Work instructions:
All lines from the one with "BUTTON pin SIG: RX0 -> D5" through the end of the records below are to be given again exactly, and nothing else.

Given data:
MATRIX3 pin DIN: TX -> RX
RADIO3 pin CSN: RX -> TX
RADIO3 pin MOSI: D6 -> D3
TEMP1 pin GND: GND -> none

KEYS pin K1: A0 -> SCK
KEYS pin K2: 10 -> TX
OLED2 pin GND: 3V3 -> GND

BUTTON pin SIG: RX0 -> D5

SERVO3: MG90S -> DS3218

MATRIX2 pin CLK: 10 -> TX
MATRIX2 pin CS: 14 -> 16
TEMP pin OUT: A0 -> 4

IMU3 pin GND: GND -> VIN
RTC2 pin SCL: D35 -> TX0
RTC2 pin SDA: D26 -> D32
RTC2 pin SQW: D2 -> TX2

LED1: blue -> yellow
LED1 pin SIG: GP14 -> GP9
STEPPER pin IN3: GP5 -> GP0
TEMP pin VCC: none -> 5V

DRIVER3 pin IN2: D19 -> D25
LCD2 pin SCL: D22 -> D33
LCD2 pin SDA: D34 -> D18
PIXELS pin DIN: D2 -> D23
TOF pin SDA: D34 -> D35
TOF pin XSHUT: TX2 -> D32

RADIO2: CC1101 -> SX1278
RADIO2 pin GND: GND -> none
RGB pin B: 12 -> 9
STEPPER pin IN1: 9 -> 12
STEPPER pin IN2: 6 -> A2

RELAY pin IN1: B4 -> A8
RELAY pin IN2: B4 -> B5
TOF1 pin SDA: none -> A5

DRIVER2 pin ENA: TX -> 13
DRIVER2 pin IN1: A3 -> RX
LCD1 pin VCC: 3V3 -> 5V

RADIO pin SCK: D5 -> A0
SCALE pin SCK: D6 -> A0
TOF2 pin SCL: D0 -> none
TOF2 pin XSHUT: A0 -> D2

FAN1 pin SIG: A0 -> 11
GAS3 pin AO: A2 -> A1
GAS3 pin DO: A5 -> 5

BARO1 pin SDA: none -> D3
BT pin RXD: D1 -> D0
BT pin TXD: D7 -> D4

Answer to the exercise:
BUTTON pin SIG: RX0 -> D5

SERVO3: MG90S -> DS3218

MATRIX2 pin CLK: 10 -> TX
MATRIX2 pin CS: 14 -> 16
TEMP pin OUT: A0 -> 4

IMU3 pin GND: GND -> VIN
RTC2 pin SCL: D35 -> TX0
RTC2 pin SDA: D26 -> D32
RTC2 pin SQW: D2 -> TX2

LED1: blue -> yellow
LED1 pin SIG: GP14 -> GP9
STEPPER pin IN3: GP5 -> GP0
TEMP pin VCC: none -> 5V

DRIVER3 pin IN2: D19 -> D25
LCD2 pin SCL: D22 -> D33
LCD2 pin SDA: D34 -> D18
PIXELS pin DIN: D2 -> D23
TOF pin SDA: D34 -> D35
TOF pin XSHUT: TX2 -> D32

RADIO2: CC1101 -> SX1278
RADIO2 pin GND: GND -> none
RGB pin B: 12 -> 9
STEPPER pin IN1: 9 -> 12
STEPPER pin IN2: 6 -> A2

RELAY pin IN1: B4 -> A8
RELAY pin IN2: B4 -> B5
TOF1 pin SDA: none -> A5

DRIVER2 pin ENA: TX -> 13
DRIVER2 pin IN1: A3 -> RX
LCD1 pin VCC: 3V3 -> 5V

RADIO pin SCK: D5 -> A0
SCALE pin SCK: D6 -> A0
TOF2 pin SCL: D0 -> none
TOF2 pin XSHUT: A0 -> D2

FAN1 pin SIG: A0 -> 11
GAS3 pin AO: A2 -> A1
GAS3 pin DO: A5 -> 5

BARO1 pin SDA: none -> D3
BT pin RXD: D1 -> D0
BT pin TXD: D7 -> D4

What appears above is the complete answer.